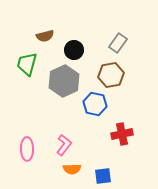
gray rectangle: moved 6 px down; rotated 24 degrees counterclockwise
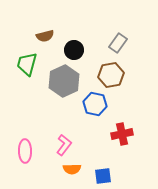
pink ellipse: moved 2 px left, 2 px down
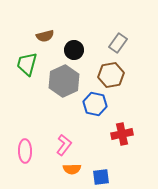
blue square: moved 2 px left, 1 px down
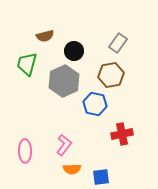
black circle: moved 1 px down
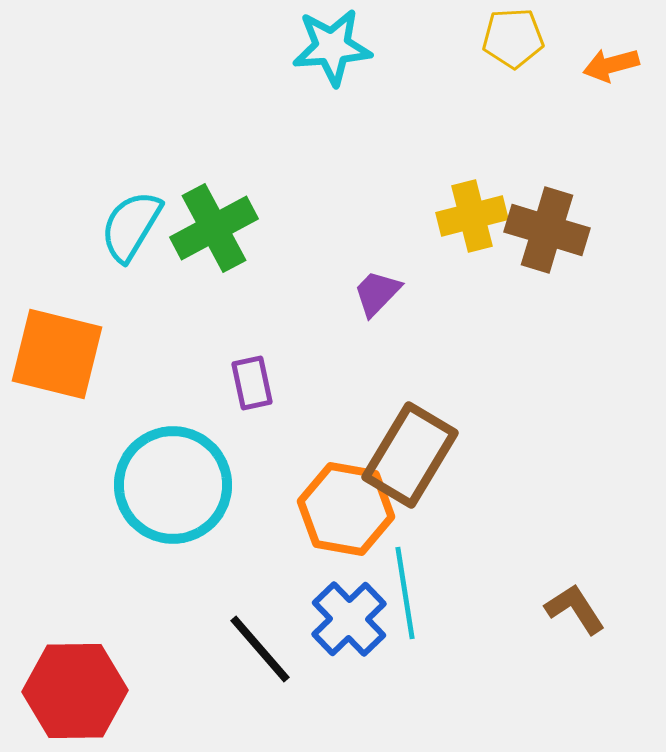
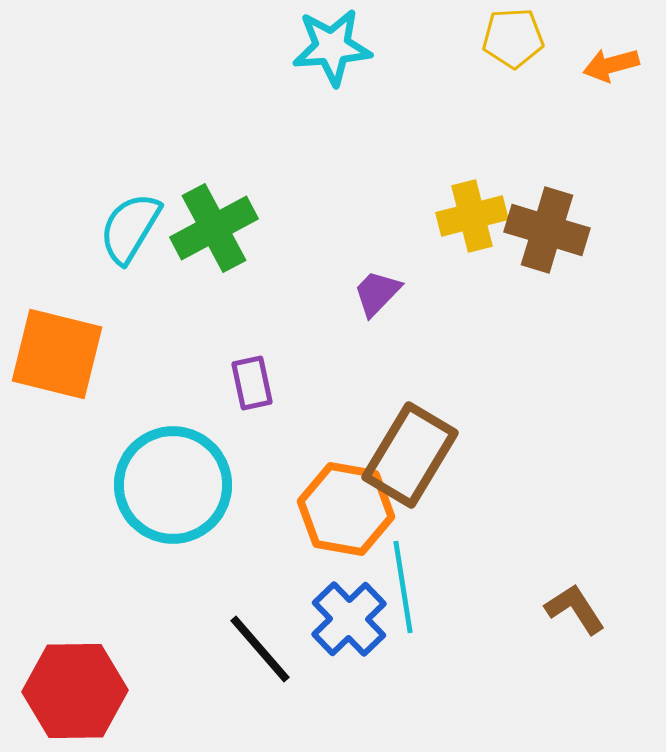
cyan semicircle: moved 1 px left, 2 px down
cyan line: moved 2 px left, 6 px up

*What you should do*: Reproduce every line of text in the data above word for word, leaving out the pictures.

*Response below*:
gray rectangle: moved 6 px down; rotated 24 degrees counterclockwise
pink ellipse: moved 2 px left, 2 px down
blue square: moved 2 px left, 1 px down
black circle: moved 1 px down
cyan semicircle: moved 1 px left, 2 px down
cyan line: moved 2 px left, 6 px up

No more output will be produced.